# Task to complete:
Write out, without any change, the lines in the material below that run from the line with "black carton: 6 -> 2" through the line with "white headphones: 3 -> 5", both included.

# Records supplied:
────

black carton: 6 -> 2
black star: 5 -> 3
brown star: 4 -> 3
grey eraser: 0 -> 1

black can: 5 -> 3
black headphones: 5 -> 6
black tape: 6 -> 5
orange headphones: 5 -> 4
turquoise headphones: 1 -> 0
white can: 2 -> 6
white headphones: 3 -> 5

────

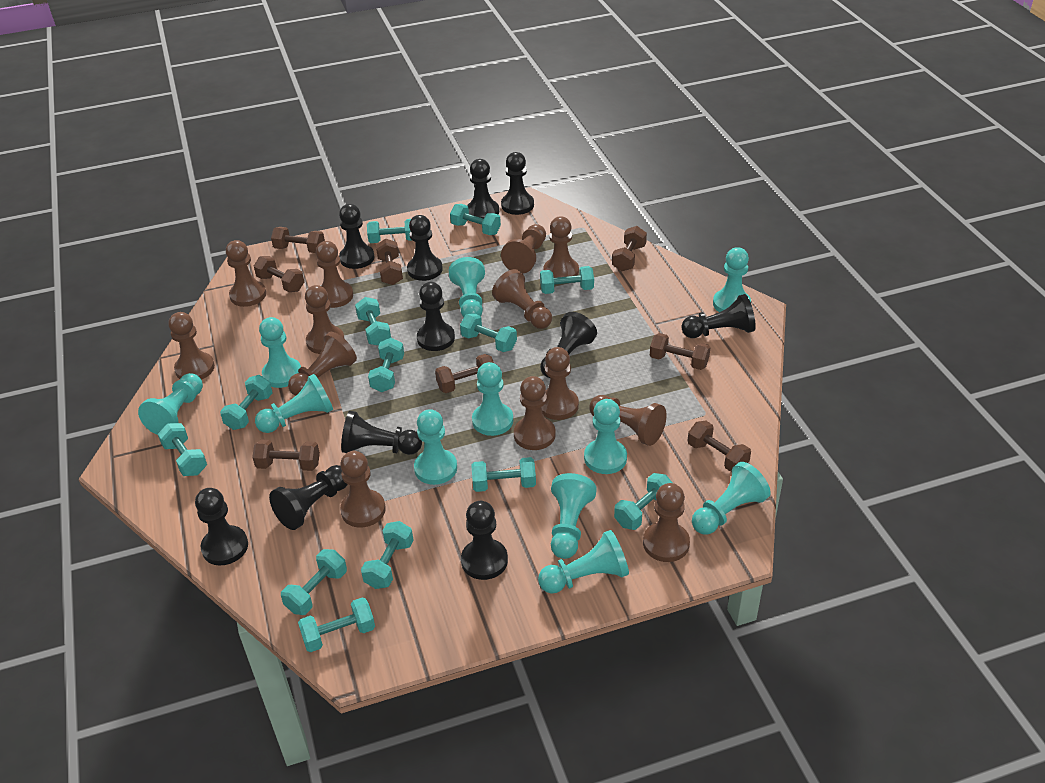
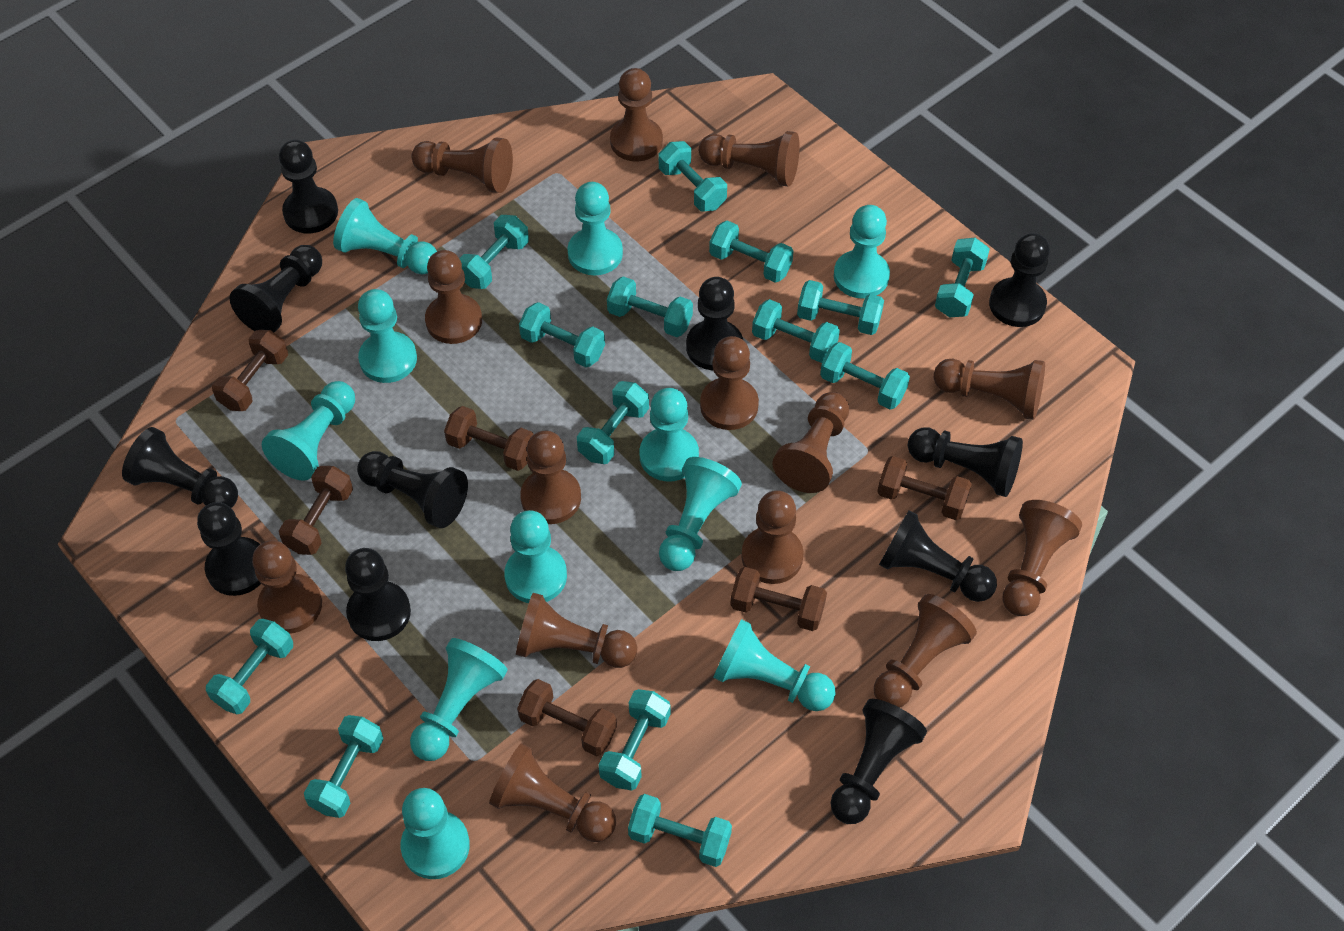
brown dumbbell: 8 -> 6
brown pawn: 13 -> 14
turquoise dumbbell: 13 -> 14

────

# Output below:
black carton: 6 -> 2
black star: 5 -> 3
brown star: 4 -> 3
grey eraser: 0 -> 1

black can: 5 -> 3
black headphones: 5 -> 6
black tape: 6 -> 5
orange headphones: 5 -> 4
turquoise headphones: 1 -> 0
white can: 2 -> 6
white headphones: 3 -> 5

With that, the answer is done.